● **SOURCE DATA**:
-.-.-
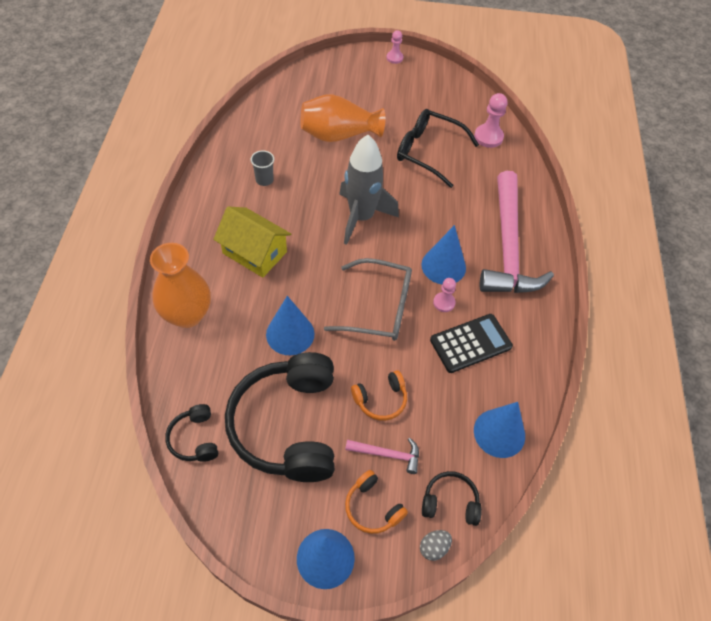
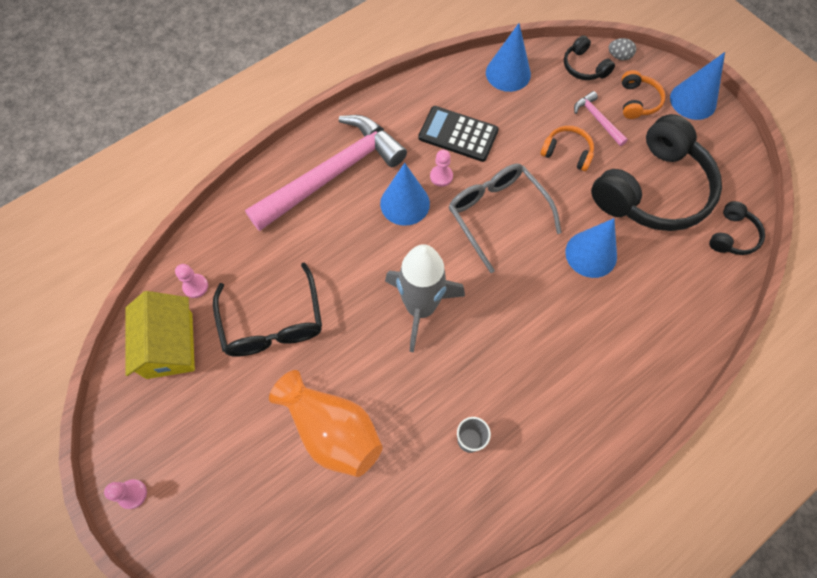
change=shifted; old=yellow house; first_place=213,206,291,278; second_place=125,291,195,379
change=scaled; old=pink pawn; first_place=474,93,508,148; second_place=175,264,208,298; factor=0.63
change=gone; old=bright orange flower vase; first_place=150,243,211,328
-.-.-
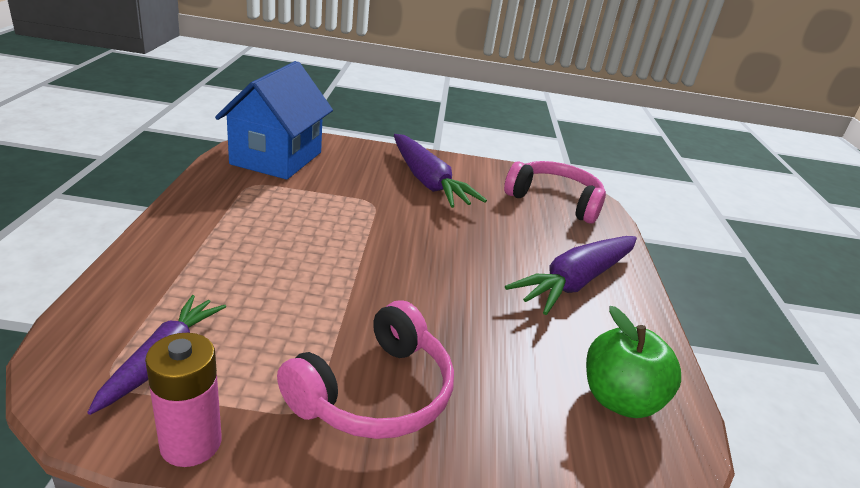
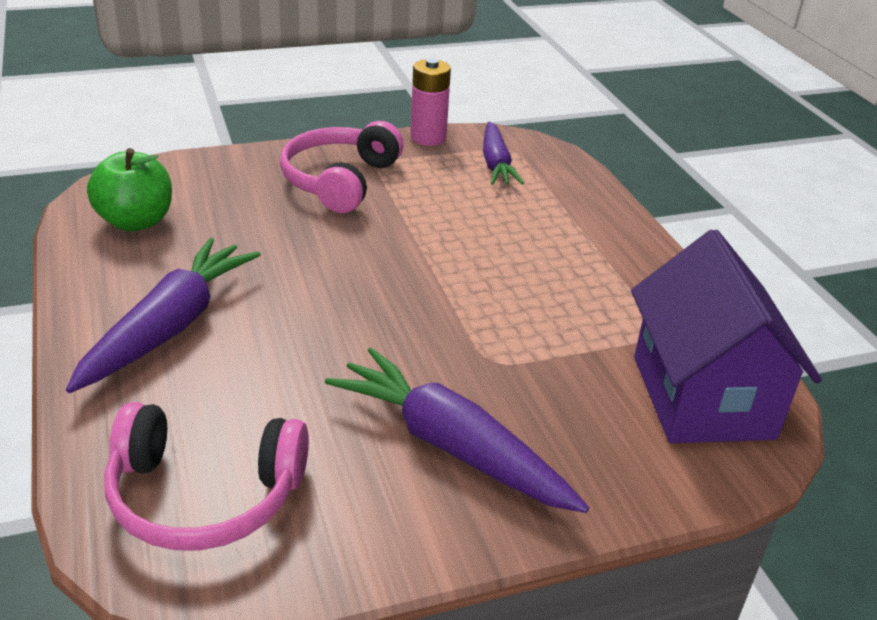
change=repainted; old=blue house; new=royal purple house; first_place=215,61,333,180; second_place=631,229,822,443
-.-.-
● **YOUR GOAL**:
Take each line in the listing that has the word "house" and copy it.

● **ANSWER BOX**:
change=shifted; old=yellow house; first_place=213,206,291,278; second_place=125,291,195,379
change=repainted; old=blue house; new=royal purple house; first_place=215,61,333,180; second_place=631,229,822,443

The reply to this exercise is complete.